ABOUT THIS TASK
In your reply, reproduce the lines from the first one below to the line containing "(402, 193) = (602, 238): white", inclusive, exactly as they stand.
[INFORMATION Boundary: Start]
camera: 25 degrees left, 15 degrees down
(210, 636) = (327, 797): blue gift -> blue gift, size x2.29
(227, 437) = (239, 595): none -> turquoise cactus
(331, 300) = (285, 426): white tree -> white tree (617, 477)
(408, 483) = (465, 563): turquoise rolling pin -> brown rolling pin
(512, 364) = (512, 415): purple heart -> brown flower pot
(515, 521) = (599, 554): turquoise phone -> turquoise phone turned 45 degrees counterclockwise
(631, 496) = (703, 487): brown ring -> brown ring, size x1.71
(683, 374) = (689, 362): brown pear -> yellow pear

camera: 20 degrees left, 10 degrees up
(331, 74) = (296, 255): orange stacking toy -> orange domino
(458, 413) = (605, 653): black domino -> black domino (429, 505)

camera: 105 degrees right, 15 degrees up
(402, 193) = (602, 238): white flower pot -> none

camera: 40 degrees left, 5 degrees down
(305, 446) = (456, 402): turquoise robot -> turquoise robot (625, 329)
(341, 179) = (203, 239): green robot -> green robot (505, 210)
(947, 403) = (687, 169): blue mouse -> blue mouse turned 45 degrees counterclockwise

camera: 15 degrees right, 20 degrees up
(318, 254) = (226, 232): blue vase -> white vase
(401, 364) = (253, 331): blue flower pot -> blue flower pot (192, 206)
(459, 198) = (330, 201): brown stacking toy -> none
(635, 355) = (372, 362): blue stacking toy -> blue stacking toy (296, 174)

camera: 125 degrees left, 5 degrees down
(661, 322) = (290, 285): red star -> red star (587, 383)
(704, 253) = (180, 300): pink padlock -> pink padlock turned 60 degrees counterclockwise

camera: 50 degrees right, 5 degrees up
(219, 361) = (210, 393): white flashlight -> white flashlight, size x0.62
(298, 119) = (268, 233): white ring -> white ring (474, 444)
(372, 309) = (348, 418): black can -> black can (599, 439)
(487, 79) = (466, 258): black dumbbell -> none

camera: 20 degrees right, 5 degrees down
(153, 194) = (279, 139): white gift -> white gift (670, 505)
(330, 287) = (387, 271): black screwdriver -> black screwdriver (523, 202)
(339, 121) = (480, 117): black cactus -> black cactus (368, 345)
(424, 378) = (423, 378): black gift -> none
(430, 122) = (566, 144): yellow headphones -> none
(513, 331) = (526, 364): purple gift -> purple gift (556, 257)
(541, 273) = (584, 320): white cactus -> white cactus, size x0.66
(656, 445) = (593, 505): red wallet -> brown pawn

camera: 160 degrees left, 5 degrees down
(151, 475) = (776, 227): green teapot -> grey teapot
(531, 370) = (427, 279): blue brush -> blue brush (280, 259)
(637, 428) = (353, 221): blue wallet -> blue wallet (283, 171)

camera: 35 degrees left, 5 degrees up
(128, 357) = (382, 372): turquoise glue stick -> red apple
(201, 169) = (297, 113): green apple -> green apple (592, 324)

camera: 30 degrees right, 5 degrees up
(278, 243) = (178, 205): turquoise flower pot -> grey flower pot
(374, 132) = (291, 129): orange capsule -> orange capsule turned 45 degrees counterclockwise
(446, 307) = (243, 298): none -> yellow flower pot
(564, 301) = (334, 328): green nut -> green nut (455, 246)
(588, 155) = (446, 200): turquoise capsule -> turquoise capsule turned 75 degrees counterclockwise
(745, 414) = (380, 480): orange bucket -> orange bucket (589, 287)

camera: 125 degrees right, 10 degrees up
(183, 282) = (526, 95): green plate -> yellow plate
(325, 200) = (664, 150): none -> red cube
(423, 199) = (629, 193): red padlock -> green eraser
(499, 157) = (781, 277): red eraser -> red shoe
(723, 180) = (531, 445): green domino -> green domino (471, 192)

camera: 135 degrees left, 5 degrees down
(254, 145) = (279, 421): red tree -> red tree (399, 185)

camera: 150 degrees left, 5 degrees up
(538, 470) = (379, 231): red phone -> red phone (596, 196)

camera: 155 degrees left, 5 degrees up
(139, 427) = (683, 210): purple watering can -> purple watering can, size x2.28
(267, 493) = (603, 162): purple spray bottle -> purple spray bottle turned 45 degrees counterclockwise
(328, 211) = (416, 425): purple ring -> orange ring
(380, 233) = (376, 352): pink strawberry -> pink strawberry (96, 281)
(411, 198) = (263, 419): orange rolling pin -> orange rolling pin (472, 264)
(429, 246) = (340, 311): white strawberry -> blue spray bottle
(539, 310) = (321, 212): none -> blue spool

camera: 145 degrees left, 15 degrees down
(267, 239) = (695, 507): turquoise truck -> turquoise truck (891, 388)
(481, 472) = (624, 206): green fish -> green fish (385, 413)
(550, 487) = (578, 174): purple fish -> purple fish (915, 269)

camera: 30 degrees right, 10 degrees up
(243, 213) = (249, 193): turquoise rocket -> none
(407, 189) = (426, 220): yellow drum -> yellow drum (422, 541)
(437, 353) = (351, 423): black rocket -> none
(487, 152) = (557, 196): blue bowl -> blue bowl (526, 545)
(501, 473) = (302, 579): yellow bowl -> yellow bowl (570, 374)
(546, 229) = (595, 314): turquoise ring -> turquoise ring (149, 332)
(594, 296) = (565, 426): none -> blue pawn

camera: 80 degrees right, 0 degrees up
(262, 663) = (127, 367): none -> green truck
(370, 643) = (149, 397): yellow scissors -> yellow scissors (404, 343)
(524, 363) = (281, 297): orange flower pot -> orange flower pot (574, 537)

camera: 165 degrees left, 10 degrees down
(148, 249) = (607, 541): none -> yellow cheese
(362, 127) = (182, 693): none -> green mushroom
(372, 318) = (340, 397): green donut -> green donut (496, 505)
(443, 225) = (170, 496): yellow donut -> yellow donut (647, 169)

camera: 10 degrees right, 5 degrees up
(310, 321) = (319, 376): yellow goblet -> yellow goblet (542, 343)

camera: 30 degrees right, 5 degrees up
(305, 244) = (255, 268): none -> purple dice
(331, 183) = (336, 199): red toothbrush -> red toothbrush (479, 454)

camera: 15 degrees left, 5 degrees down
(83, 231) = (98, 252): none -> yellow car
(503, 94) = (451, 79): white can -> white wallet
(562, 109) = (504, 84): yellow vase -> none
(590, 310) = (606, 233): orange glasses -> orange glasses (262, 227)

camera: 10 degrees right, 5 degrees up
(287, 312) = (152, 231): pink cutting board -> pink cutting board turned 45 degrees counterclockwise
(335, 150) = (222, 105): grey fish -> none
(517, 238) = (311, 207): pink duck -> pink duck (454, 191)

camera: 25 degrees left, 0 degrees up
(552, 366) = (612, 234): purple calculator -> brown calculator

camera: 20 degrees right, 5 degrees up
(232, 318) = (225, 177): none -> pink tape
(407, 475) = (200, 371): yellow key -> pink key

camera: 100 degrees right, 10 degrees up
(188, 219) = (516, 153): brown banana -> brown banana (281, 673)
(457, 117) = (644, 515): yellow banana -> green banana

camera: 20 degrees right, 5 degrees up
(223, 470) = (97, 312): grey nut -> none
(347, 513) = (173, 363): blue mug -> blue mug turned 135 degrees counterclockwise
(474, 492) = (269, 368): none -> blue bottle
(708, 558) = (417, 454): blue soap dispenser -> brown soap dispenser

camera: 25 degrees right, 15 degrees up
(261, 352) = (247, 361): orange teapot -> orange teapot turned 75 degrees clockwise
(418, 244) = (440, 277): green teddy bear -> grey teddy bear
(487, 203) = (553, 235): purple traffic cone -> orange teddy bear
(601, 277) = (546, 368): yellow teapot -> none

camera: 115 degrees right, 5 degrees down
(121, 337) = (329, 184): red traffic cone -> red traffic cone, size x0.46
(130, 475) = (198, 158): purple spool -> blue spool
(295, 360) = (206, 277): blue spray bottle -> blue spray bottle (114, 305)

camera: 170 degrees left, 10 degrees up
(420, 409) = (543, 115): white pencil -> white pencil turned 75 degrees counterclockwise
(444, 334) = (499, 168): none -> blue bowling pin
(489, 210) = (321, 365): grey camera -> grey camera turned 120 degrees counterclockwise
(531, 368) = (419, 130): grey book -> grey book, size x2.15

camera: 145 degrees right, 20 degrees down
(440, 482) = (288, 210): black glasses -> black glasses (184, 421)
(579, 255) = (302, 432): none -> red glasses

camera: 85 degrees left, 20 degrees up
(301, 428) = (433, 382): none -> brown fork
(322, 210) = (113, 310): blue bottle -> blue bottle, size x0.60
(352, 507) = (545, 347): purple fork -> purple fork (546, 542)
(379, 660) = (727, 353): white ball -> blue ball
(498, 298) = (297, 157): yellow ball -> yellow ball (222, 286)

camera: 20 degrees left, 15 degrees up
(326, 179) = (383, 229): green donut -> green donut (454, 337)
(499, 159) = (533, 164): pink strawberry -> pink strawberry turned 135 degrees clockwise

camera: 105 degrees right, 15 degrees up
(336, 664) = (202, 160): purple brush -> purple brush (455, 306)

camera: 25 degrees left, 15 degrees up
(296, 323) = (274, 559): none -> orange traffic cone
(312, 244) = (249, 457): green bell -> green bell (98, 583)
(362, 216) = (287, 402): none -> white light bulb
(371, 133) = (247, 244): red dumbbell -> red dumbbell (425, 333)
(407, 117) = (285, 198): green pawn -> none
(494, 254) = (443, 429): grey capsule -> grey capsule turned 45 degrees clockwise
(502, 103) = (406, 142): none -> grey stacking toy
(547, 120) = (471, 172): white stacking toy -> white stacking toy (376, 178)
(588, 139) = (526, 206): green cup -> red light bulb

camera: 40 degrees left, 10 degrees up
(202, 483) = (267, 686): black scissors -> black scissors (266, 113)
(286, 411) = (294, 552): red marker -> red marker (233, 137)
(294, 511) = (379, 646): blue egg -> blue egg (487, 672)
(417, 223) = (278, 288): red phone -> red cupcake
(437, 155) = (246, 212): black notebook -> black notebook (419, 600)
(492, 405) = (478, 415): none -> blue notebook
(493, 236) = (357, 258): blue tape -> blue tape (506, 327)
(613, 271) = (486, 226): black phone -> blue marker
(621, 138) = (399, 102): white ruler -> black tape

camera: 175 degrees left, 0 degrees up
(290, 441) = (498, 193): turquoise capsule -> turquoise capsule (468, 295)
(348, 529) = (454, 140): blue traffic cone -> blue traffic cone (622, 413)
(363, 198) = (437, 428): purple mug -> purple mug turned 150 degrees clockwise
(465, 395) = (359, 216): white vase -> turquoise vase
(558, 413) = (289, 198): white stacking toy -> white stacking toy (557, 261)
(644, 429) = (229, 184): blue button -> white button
[INFORMATION Boundary: End]
ANSWER SPACE
camera: 25 degrees left, 15 degrees down
(210, 636) = (327, 797): blue gift -> blue gift, size x2.29
(227, 437) = (239, 595): none -> turquoise cactus
(331, 300) = (285, 426): white tree -> white tree (617, 477)
(408, 483) = (465, 563): turquoise rolling pin -> brown rolling pin
(512, 364) = (512, 415): purple heart -> brown flower pot
(515, 521) = (599, 554): turquoise phone -> turquoise phone turned 45 degrees counterclockwise
(631, 496) = (703, 487): brown ring -> brown ring, size x1.71
(683, 374) = (689, 362): brown pear -> yellow pear

camera: 20 degrees left, 10 degrees up
(331, 74) = (296, 255): orange stacking toy -> orange domino
(458, 413) = (605, 653): black domino -> black domino (429, 505)

camera: 105 degrees right, 15 degrees up
(402, 193) = (602, 238): white flower pot -> none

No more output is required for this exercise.